**ASSIGNMENT:** Give back every entry exactly; drop the pictures.

**PROVIDED RECORDS:**

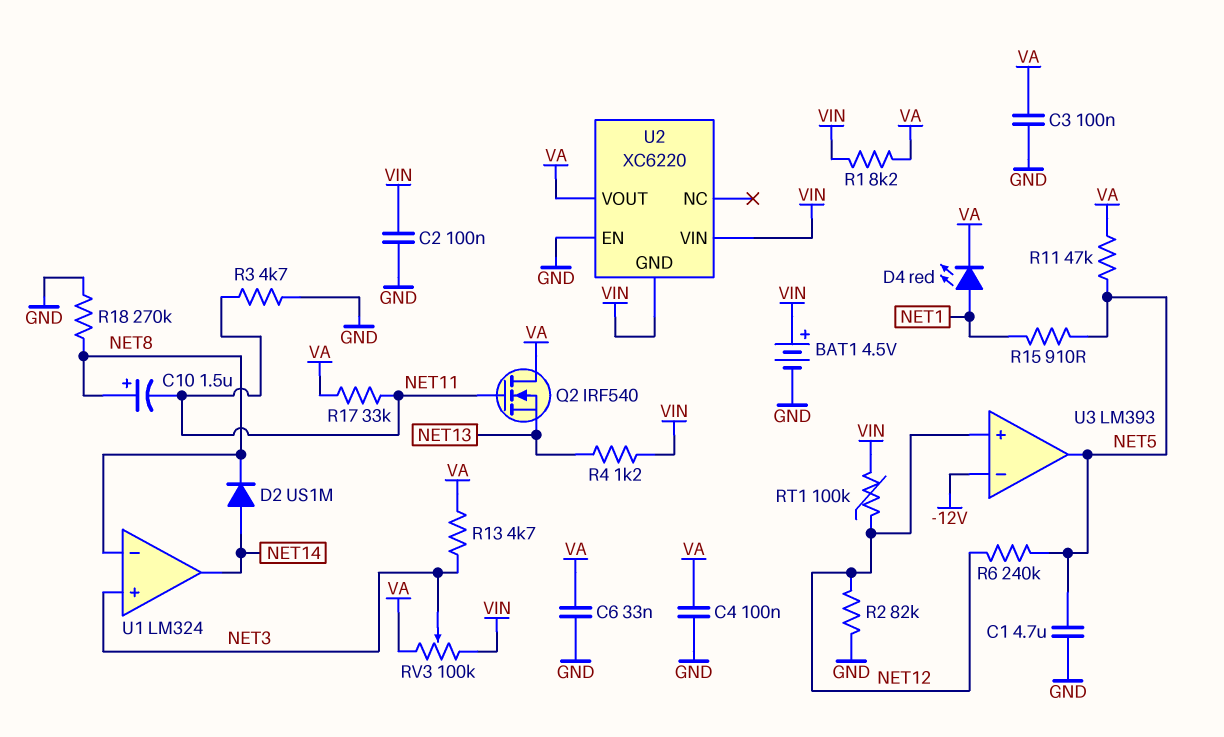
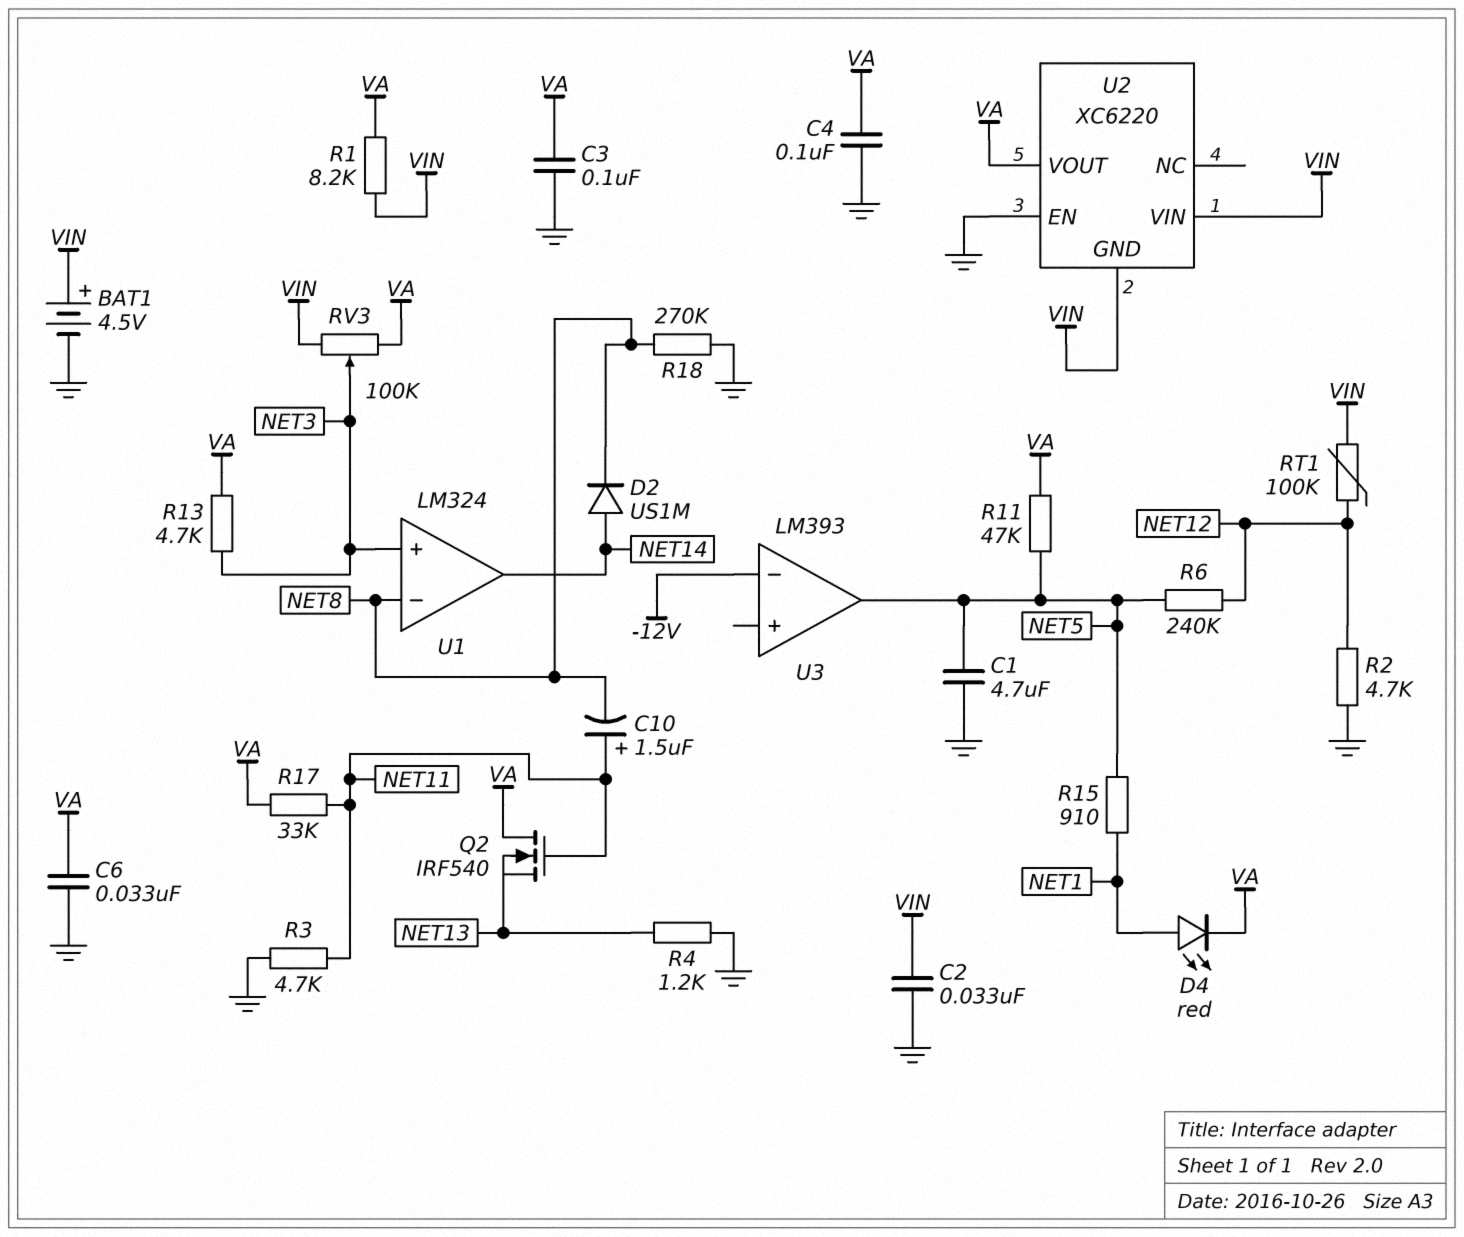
C2: 100nF (GND, VIN) -> 33nF (GND, VIN)
C10: 1.5uF (plus NET8, minus NET11) -> 1.5uF (plus NET11, minus NET8)
R2: 82k (GND, NET12) -> 4.7k (GND, NET12)
R4: 1.2k (NET13, VIN) -> 1.2k (GND, NET13)
U3 pin in+: NET12 -> none

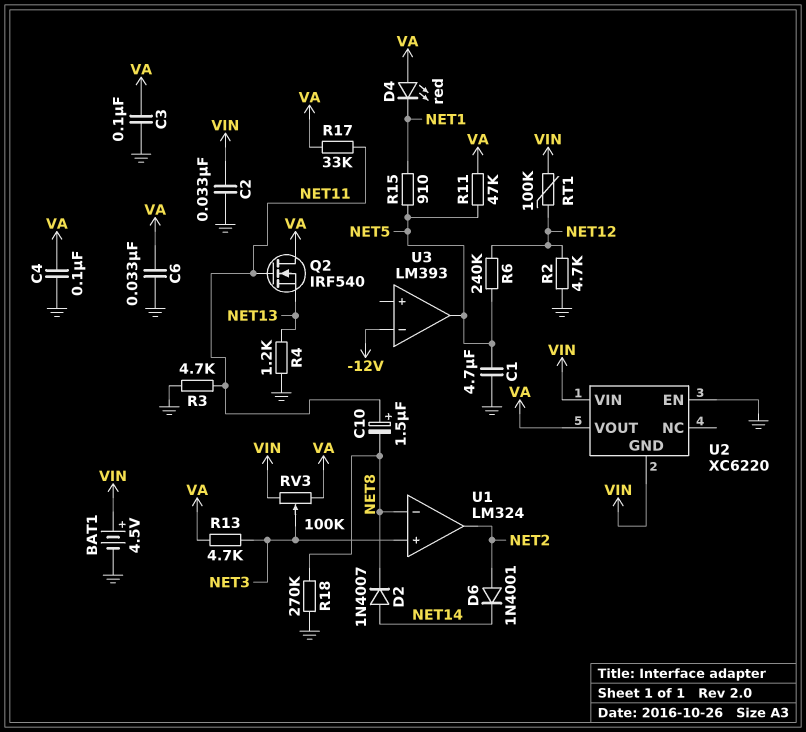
D2: diode US1M (A NET14, K NET8) -> diode 1N4007 (A NET14, K NET8)
D4: LED red (A NET1, K VA) -> LED red (A VA, K NET1)
D6: none -> diode 1N4001 (A NET2, K NET14)
R1: 8.2k (VA, VIN) -> none
U1 pin out: NET14 -> NET2

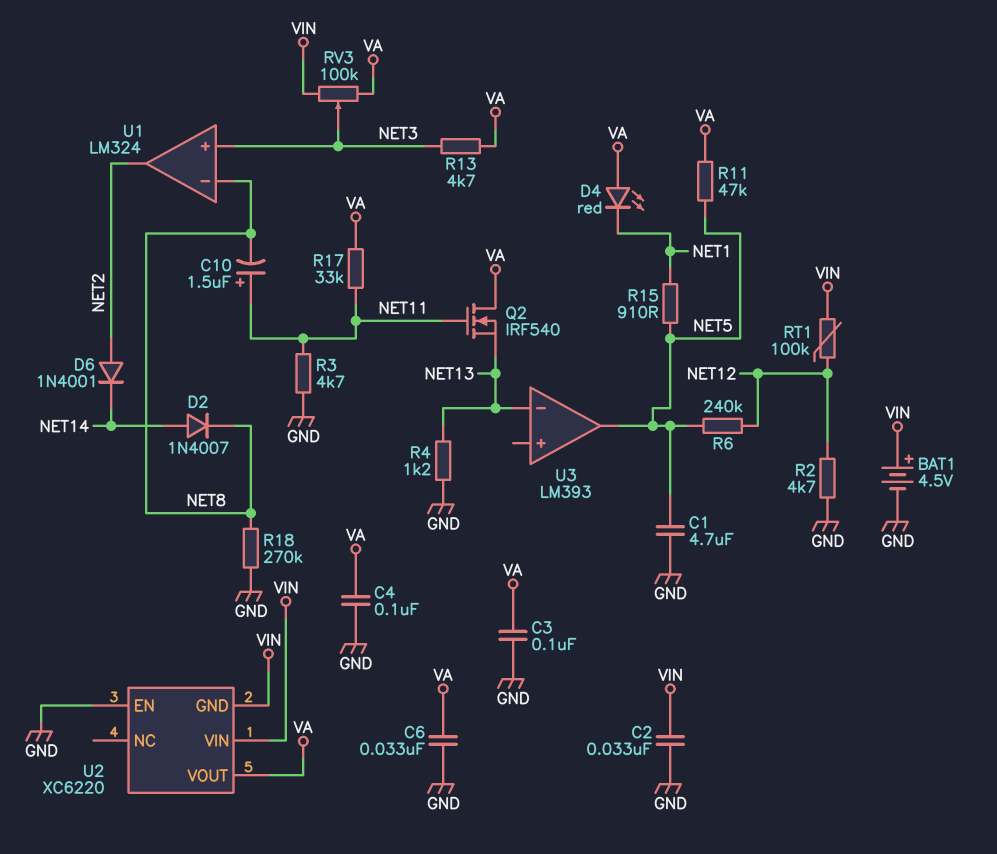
U3 pin in-: -12V -> NET13

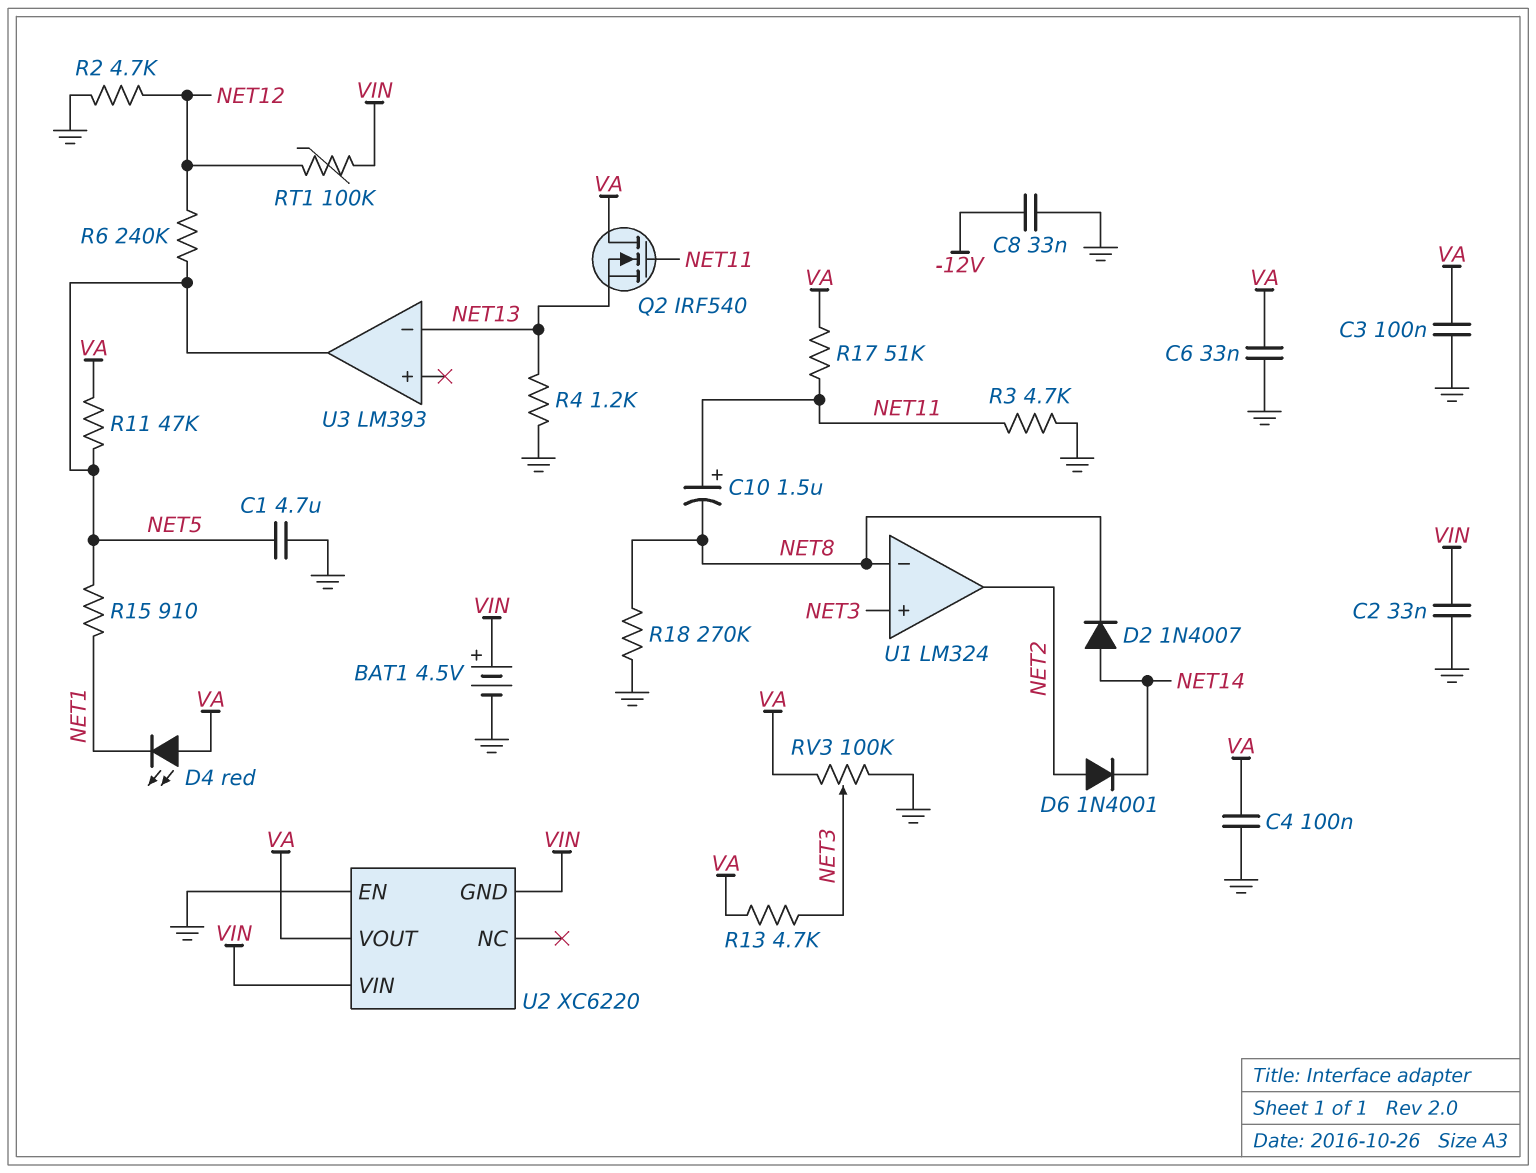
C8: none -> 33nF (-12V, GND)
R17: 33k (NET11, VA) -> 51k (NET11, VA)
RV3: 100k (VA, VIN, wiper NET3) -> 100k (GND, VA, wiper NET3)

**OUTPUT OF THE TASK:**
C2: 100nF (GND, VIN) -> 33nF (GND, VIN)
C10: 1.5uF (plus NET8, minus NET11) -> 1.5uF (plus NET11, minus NET8)
R2: 82k (GND, NET12) -> 4.7k (GND, NET12)
R4: 1.2k (NET13, VIN) -> 1.2k (GND, NET13)
U3 pin in+: NET12 -> none

D2: diode US1M (A NET14, K NET8) -> diode 1N4007 (A NET14, K NET8)
D4: LED red (A NET1, K VA) -> LED red (A VA, K NET1)
D6: none -> diode 1N4001 (A NET2, K NET14)
R1: 8.2k (VA, VIN) -> none
U1 pin out: NET14 -> NET2

U3 pin in-: -12V -> NET13

C8: none -> 33nF (-12V, GND)
R17: 33k (NET11, VA) -> 51k (NET11, VA)
RV3: 100k (VA, VIN, wiper NET3) -> 100k (GND, VA, wiper NET3)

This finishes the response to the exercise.